_EXERCISE DIRECTIONS_
The entries that follow should come back exactly, with no pictures among them.

_RECORD EXTRACTS_

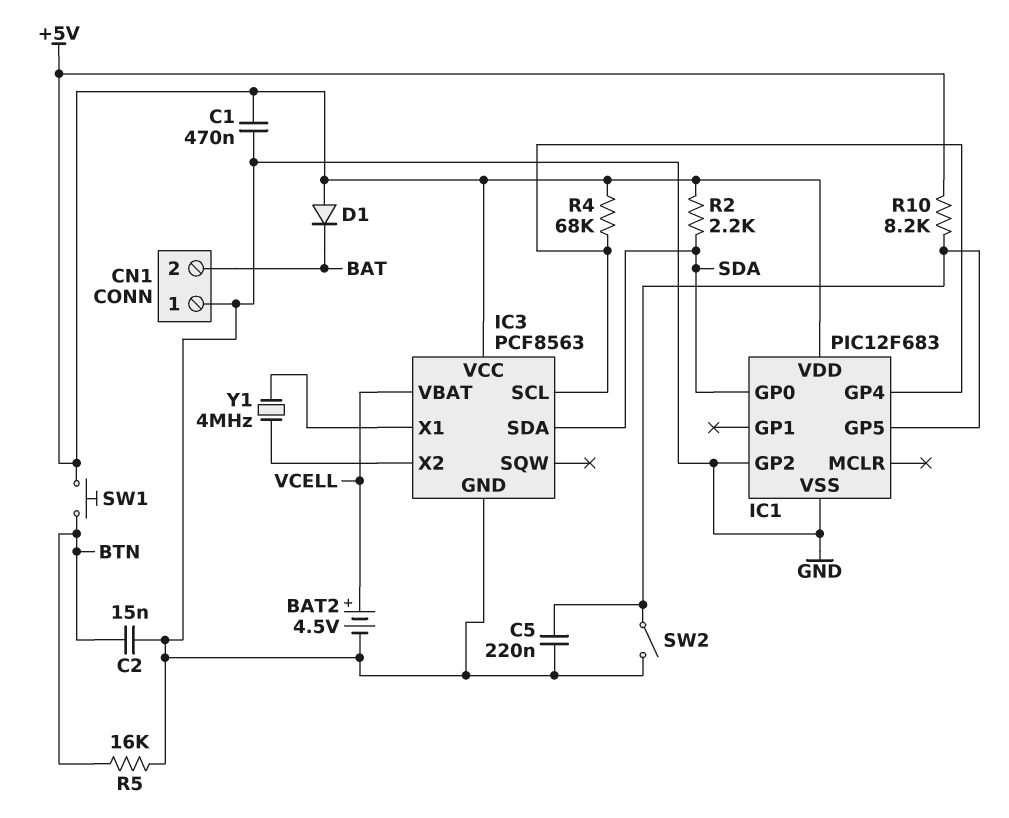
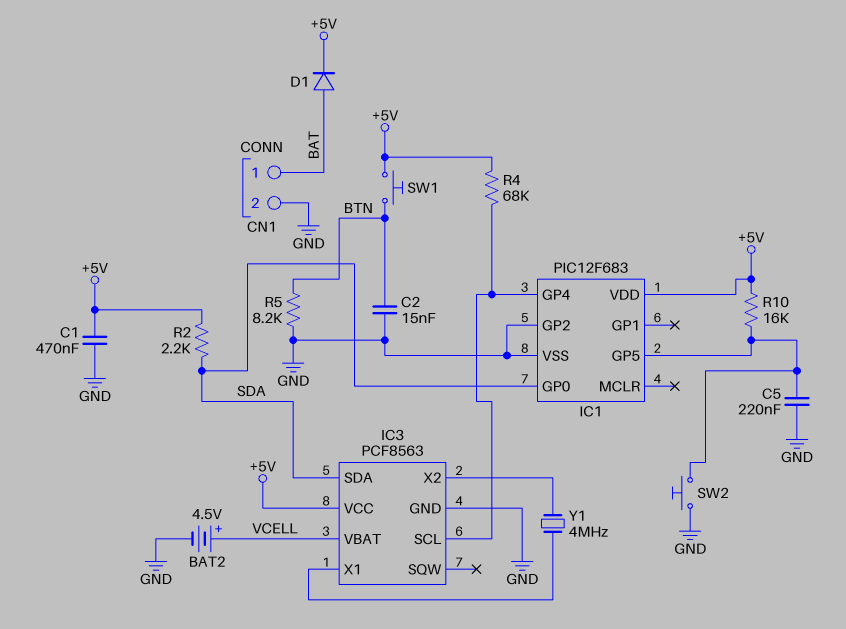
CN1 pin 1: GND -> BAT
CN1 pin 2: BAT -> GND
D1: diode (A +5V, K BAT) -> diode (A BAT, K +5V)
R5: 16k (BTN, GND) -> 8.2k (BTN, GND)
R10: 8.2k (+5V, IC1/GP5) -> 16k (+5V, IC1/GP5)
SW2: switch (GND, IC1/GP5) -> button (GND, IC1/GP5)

_ANSWER FOR THIS EXERCISE_
CN1 pin 1: GND -> BAT
CN1 pin 2: BAT -> GND
D1: diode (A +5V, K BAT) -> diode (A BAT, K +5V)
R5: 16k (BTN, GND) -> 8.2k (BTN, GND)
R10: 8.2k (+5V, IC1/GP5) -> 16k (+5V, IC1/GP5)
SW2: switch (GND, IC1/GP5) -> button (GND, IC1/GP5)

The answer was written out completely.